==== Data under study

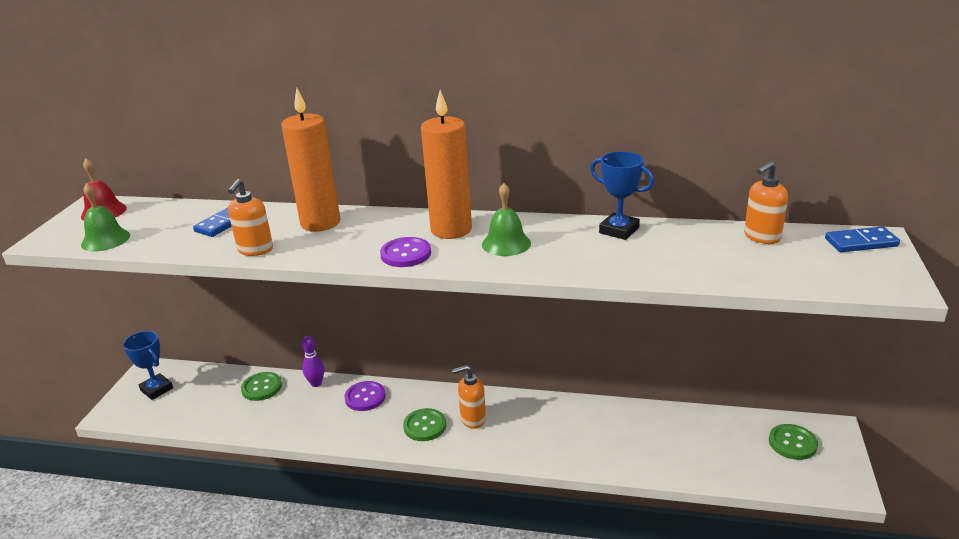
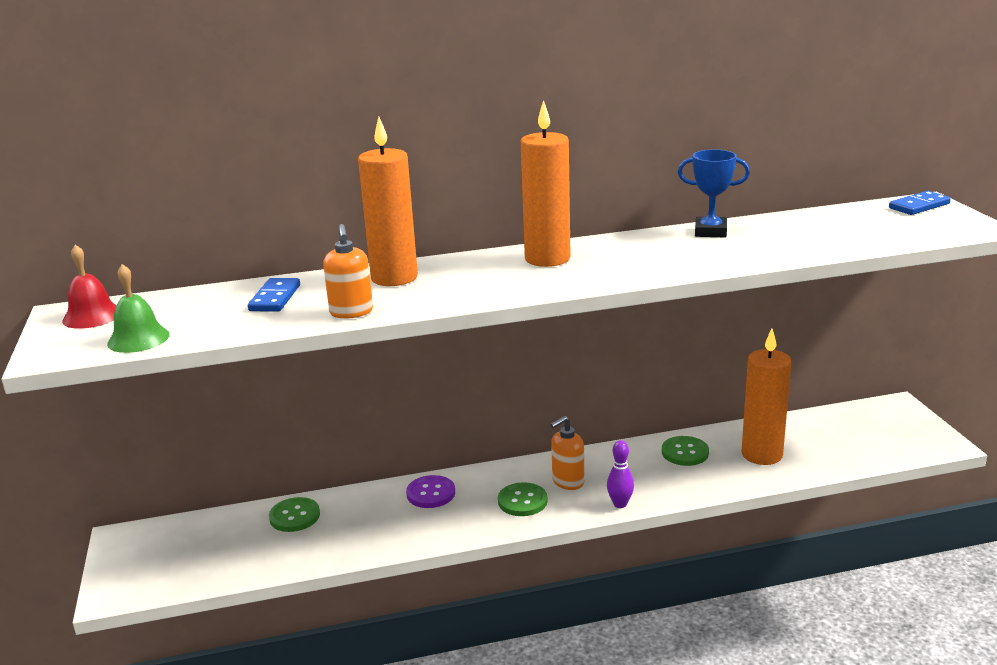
camera: 25 degrees left, 5 degrees down
(156, 389) = (153, 553): blue trophy -> none
(316, 383) = (359, 495): purple bowling pin -> purple bowling pin (620, 504)
(406, 254) = (527, 285): purple button -> none
(506, 243) = (618, 259): green bell -> none
(656, 443) = (762, 454): none -> orange candle
(761, 237) = (838, 215): orange soap dispenser -> none
(792, 443) = (875, 424): green button -> green button (685, 452)

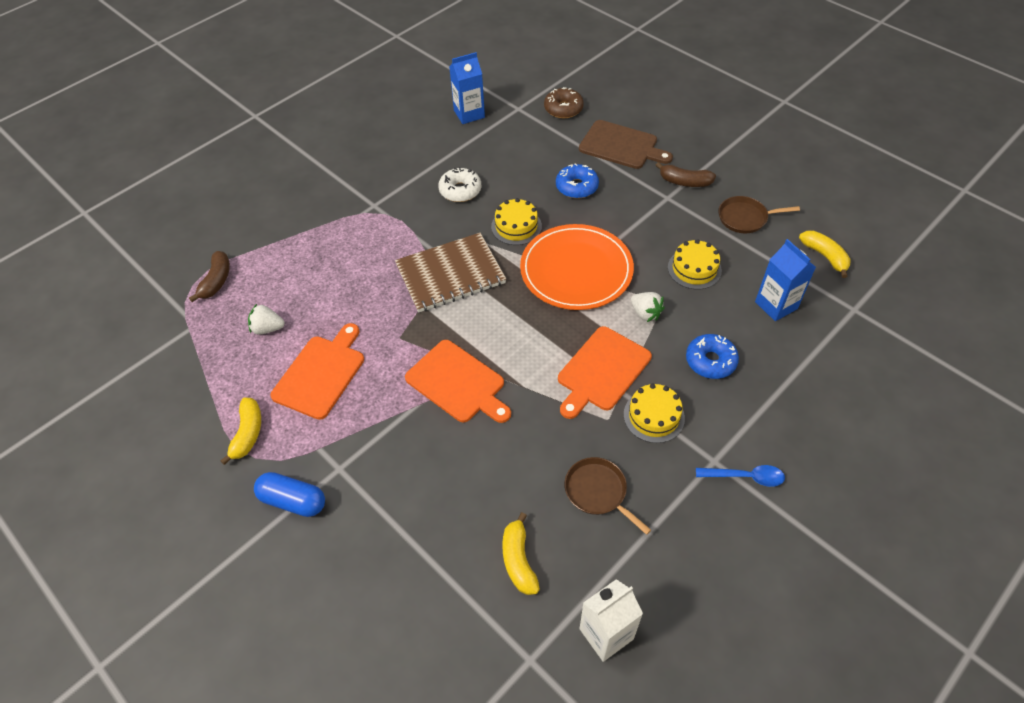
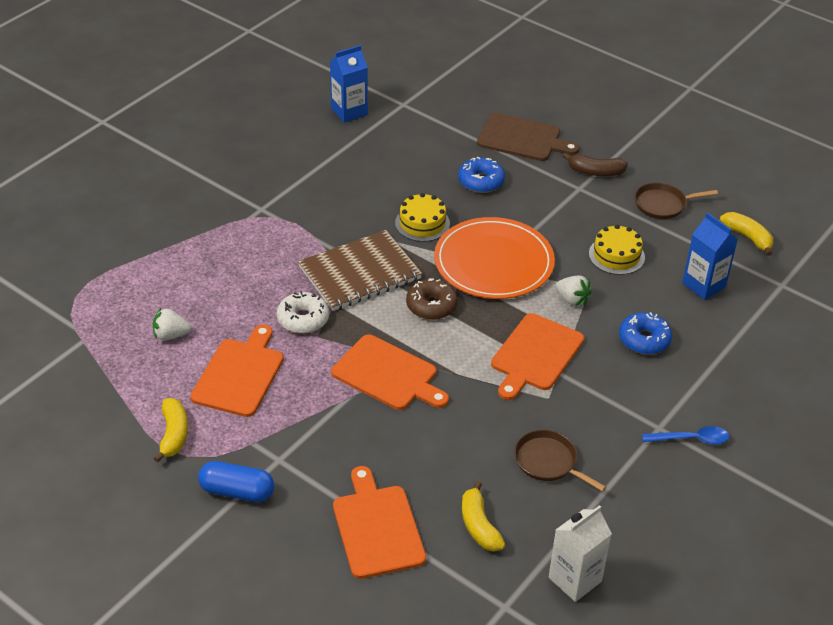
camera: 10 degrees left, 10 degrees down
(216, 281) = (101, 292): brown banana -> none
(418, 553) = (377, 527): none -> orange cutting board
(460, 190) = (354, 190): white donut -> white donut (303, 319)
(563, 109) = (453, 103): brown donut -> brown donut (431, 306)
(654, 416) = (594, 392): yellow cake -> none

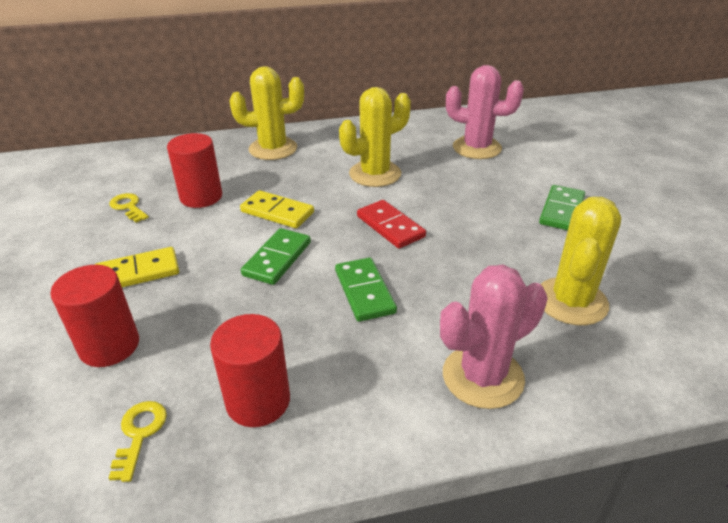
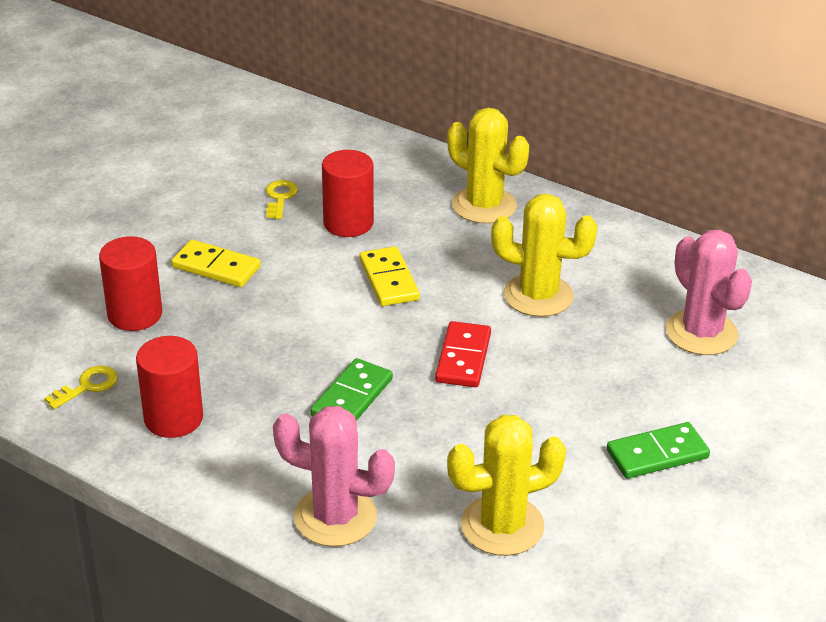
camera: 45 degrees right, 0 degrees up
(277, 259) = (328, 324): green domino -> none

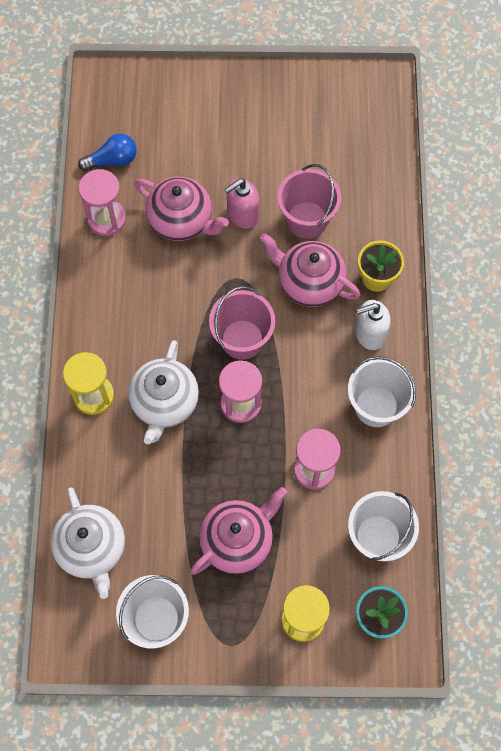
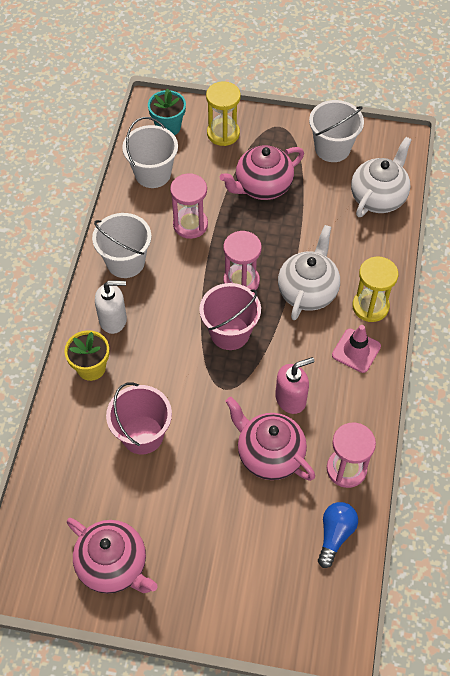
camera: 170 degrees left, 10 degrees down
(92, 549) = (378, 197): white teapot -> white teapot turned 45 degrees clockwise
(106, 341) = (356, 351): none -> pink traffic cone
(112, 160) = (335, 535): blue light bulb -> blue light bulb turned 120 degrees clockwise
(242, 214) = (206, 451): pink soap dispenser -> pink soap dispenser (291, 399)
(309, 283) = (156, 373): pink teapot -> pink teapot (113, 565)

========

• [Task requirements]
Copy out every line in the records where the word "button" is found.

• [Finished exercise]
(406, 254) = (527, 285): purple button -> none
(792, 443) = (875, 424): green button -> green button (685, 452)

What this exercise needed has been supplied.